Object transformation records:
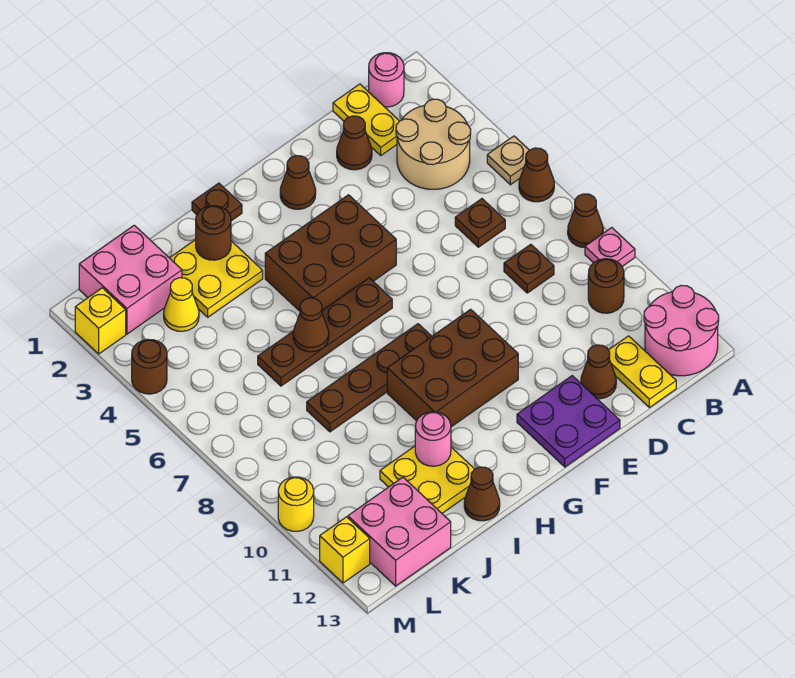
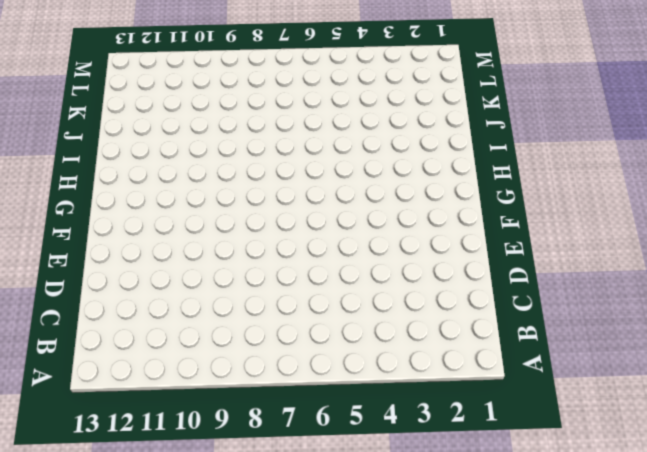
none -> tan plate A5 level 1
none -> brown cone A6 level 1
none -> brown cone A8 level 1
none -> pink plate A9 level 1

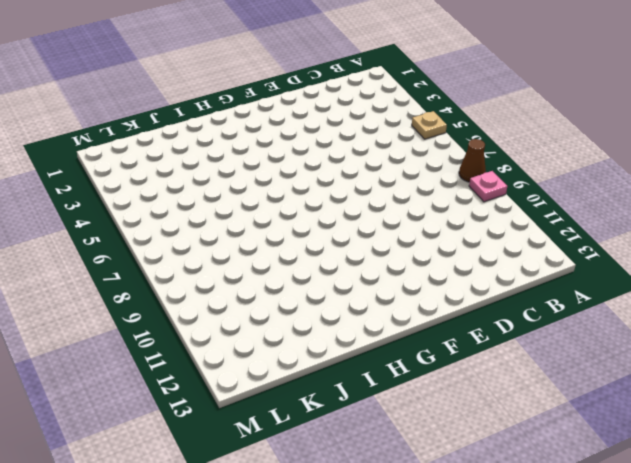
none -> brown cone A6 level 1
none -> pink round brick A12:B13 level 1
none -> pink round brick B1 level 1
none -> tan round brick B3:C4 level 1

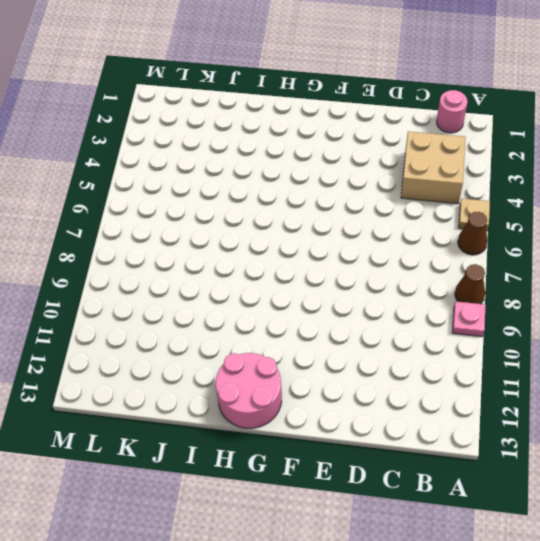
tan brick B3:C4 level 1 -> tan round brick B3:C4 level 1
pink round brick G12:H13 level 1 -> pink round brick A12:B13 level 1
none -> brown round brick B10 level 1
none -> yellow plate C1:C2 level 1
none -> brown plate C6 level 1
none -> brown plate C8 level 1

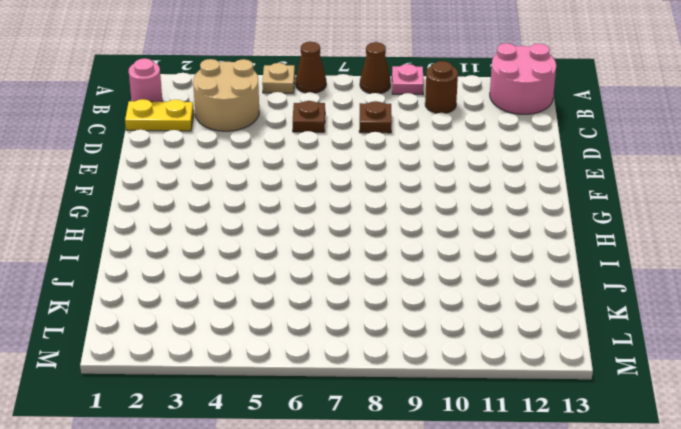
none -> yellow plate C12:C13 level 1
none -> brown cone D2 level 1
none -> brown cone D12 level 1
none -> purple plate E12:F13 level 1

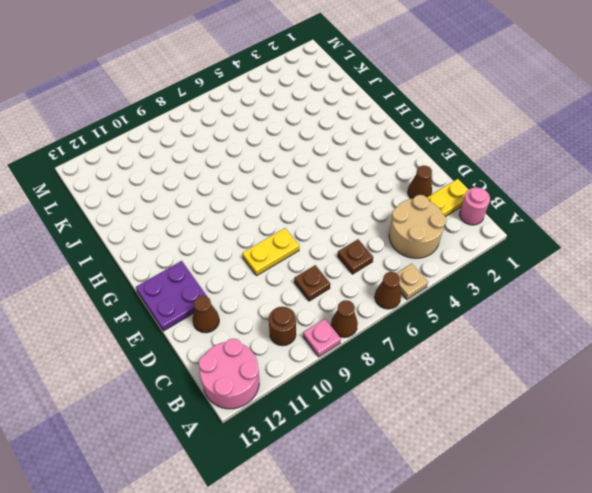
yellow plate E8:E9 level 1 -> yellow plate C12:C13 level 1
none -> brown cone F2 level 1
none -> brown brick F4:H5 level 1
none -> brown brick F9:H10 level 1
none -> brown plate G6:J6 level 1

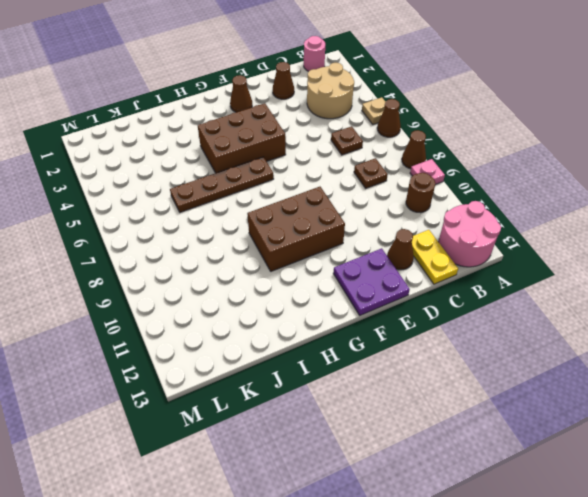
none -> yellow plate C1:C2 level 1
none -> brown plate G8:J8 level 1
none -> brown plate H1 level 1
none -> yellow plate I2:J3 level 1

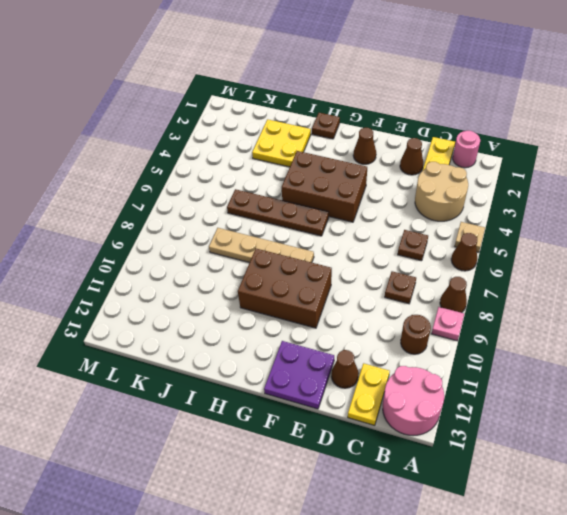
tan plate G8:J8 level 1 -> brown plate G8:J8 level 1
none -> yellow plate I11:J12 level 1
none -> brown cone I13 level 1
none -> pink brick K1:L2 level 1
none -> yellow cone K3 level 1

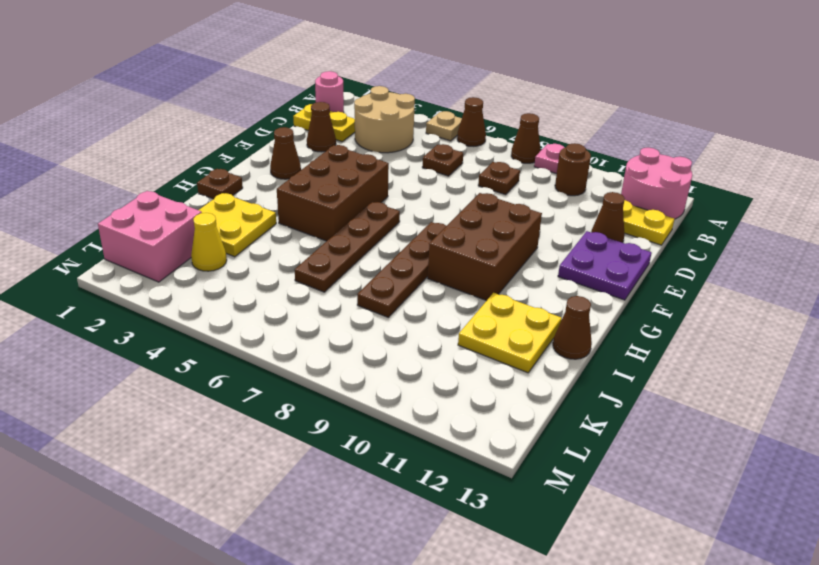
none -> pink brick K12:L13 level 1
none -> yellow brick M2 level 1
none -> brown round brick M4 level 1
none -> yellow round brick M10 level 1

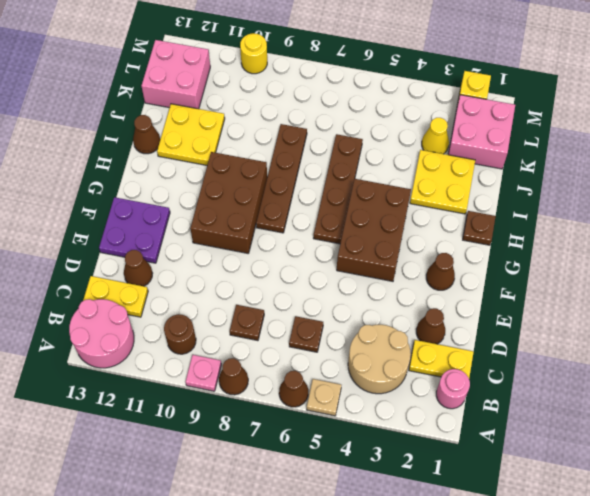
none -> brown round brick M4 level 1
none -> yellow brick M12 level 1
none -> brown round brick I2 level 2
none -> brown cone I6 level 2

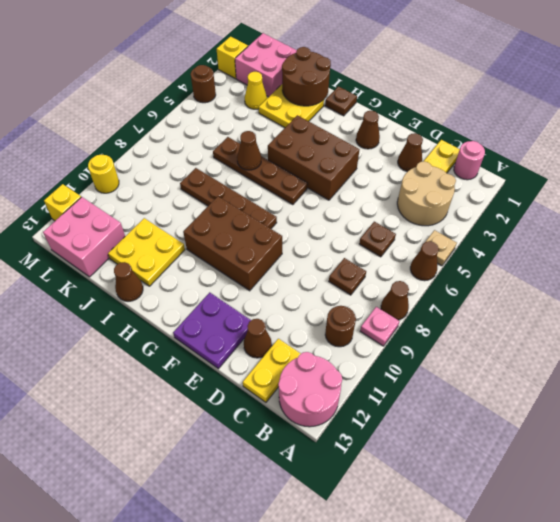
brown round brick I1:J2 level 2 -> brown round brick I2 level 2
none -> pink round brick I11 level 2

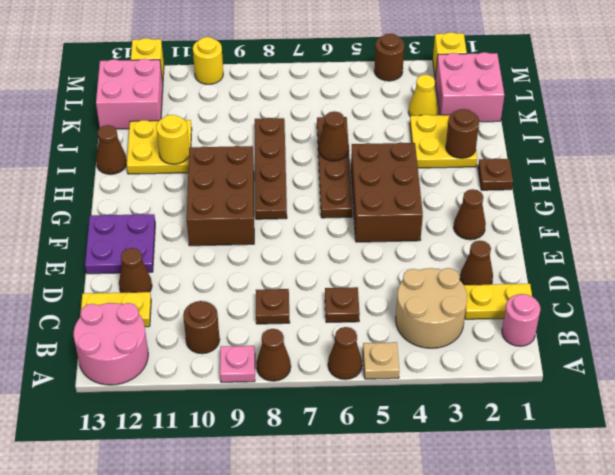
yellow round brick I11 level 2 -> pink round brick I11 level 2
==
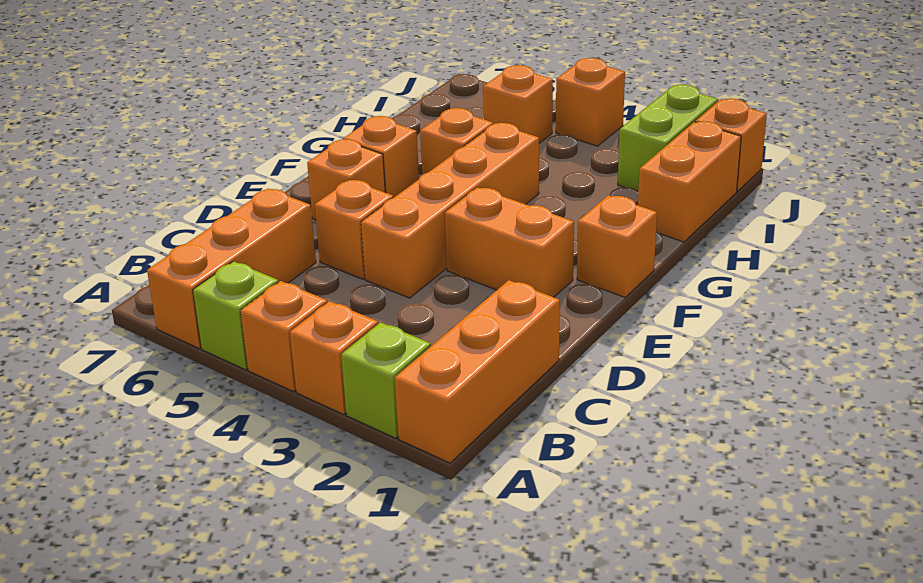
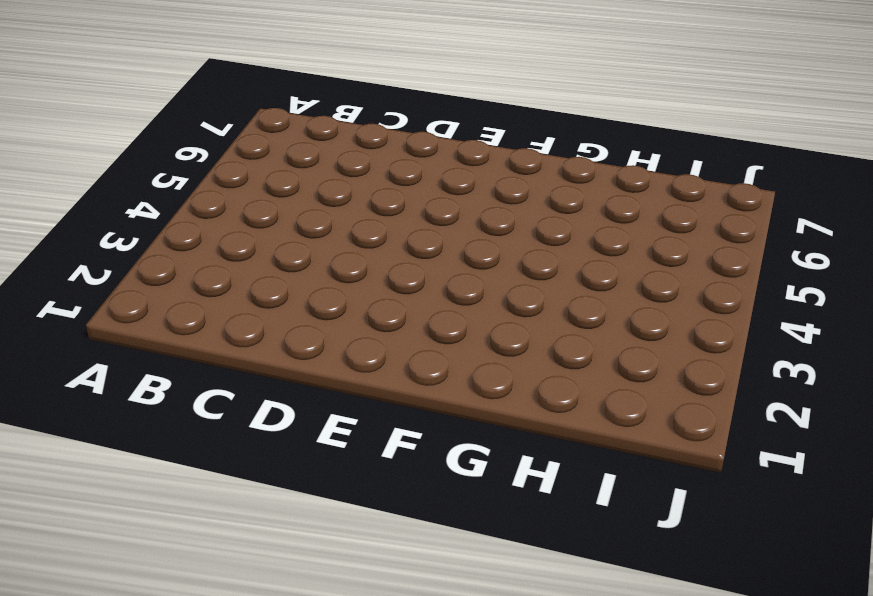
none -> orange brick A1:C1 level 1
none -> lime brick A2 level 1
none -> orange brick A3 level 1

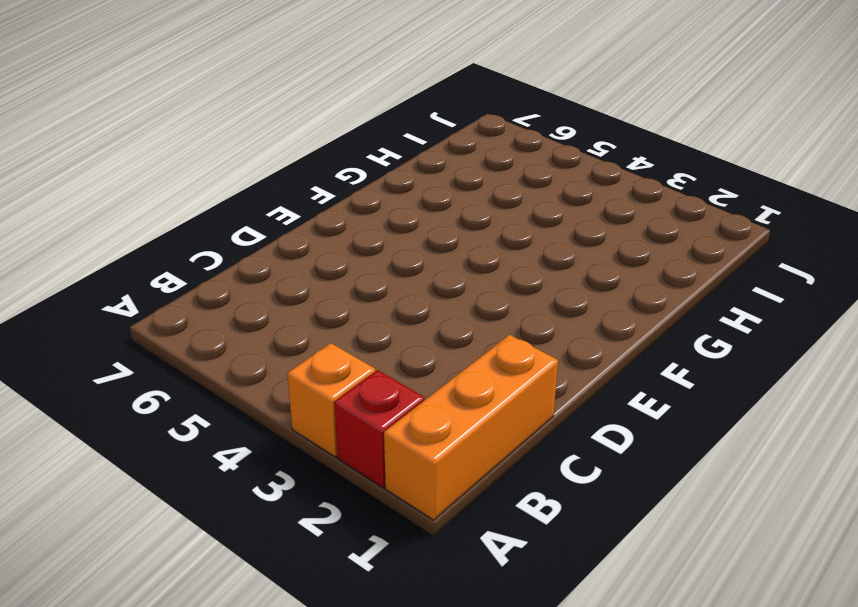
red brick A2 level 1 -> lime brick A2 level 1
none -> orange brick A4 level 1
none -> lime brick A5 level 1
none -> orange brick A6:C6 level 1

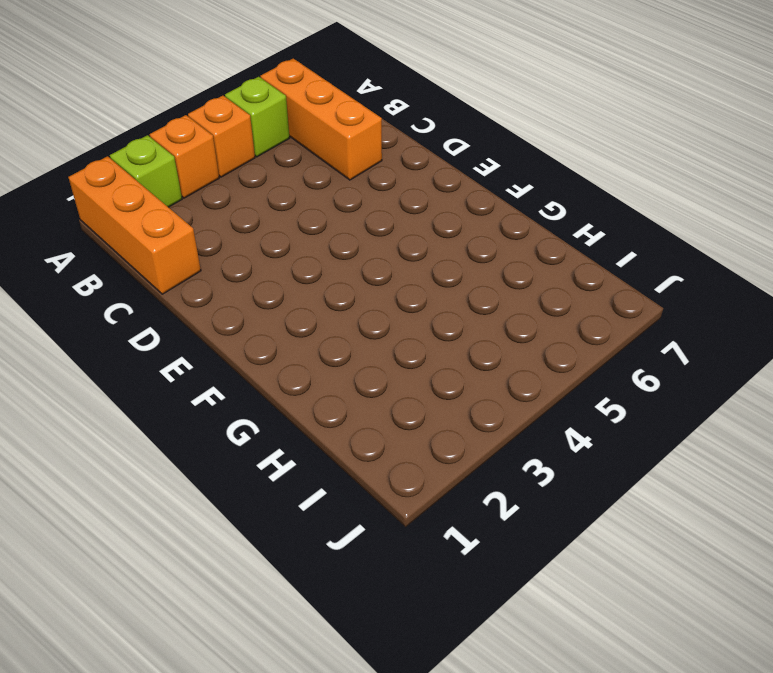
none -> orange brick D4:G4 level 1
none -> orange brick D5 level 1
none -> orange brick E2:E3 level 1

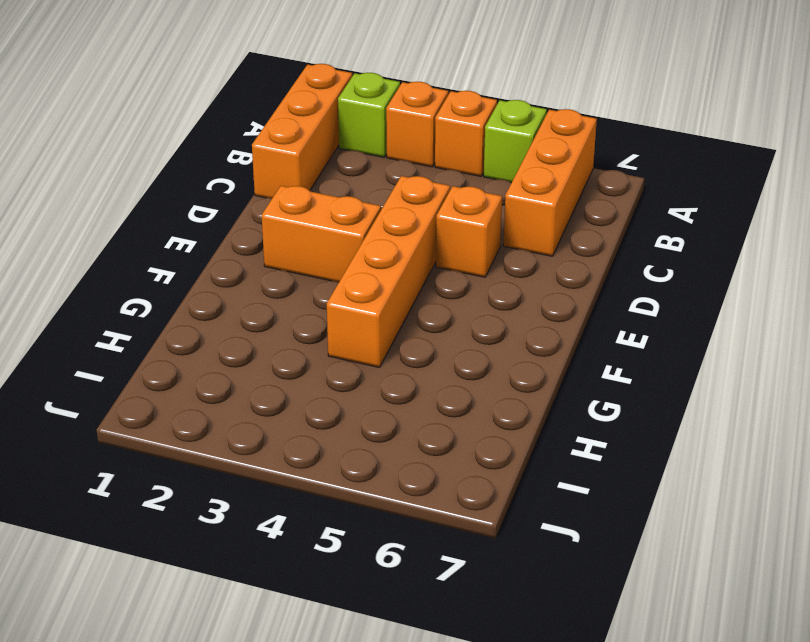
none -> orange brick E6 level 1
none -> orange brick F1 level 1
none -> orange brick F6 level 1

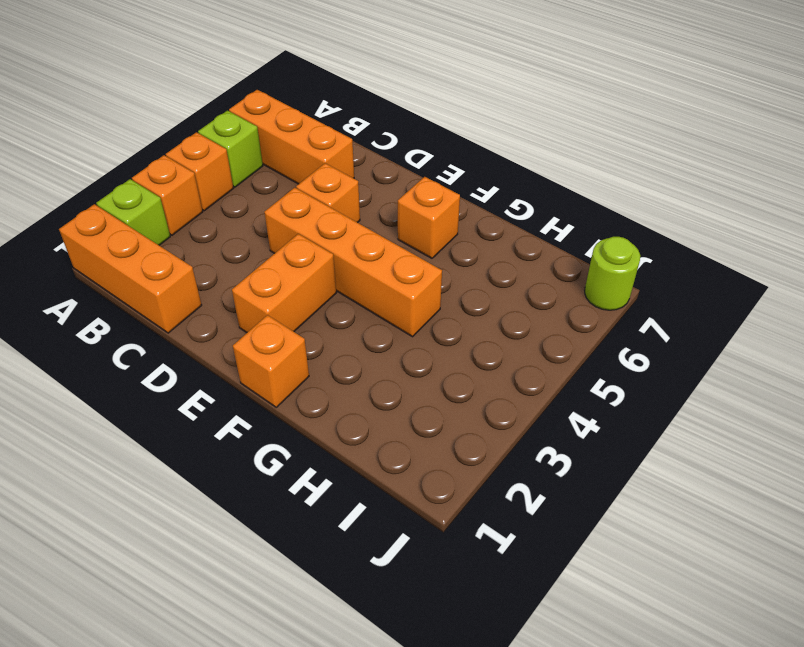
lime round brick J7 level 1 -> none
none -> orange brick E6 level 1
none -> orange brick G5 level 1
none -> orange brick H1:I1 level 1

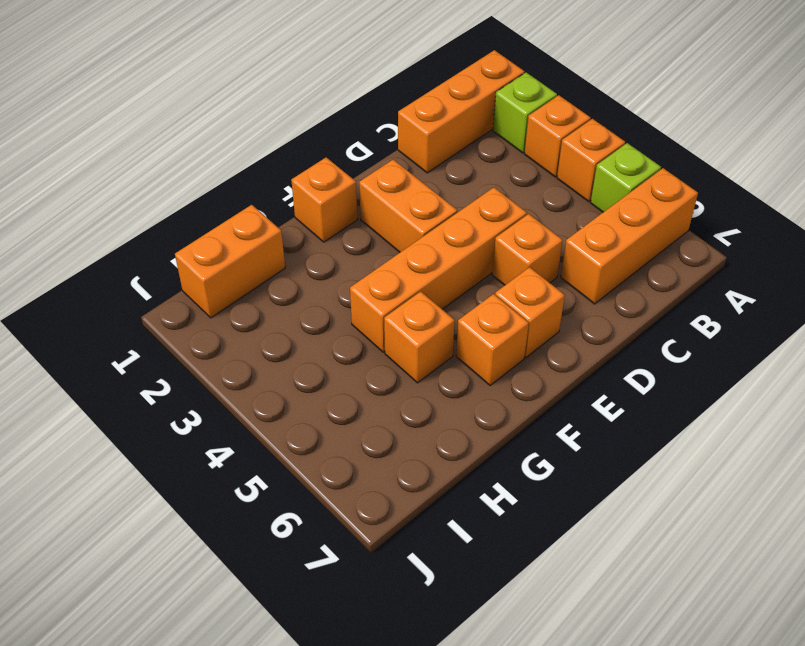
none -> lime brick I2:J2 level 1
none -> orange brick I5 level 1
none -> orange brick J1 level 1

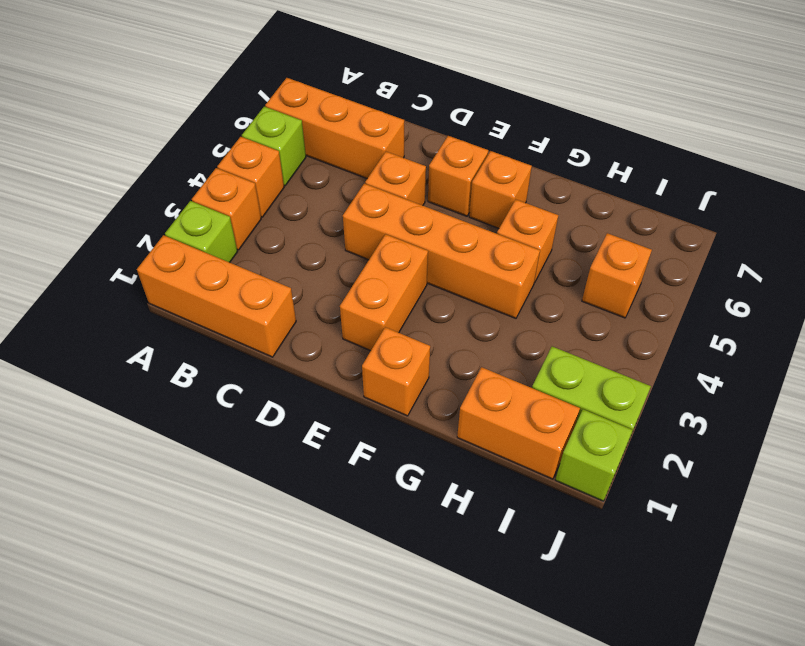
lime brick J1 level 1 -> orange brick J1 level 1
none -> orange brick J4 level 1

▸ ABOUT THIS TASK: Take the entries above and copy exactly the lines starting at the one with "none -> lime brick I2:J2 level 1" and ending at the one with "none -> orange brick J4 level 1"; nothing outside that span, and no pictures.

▸ REPLY TO THE TASK:
none -> lime brick I2:J2 level 1
none -> orange brick I5 level 1
none -> orange brick J1 level 1

lime brick J1 level 1 -> orange brick J1 level 1
none -> orange brick J4 level 1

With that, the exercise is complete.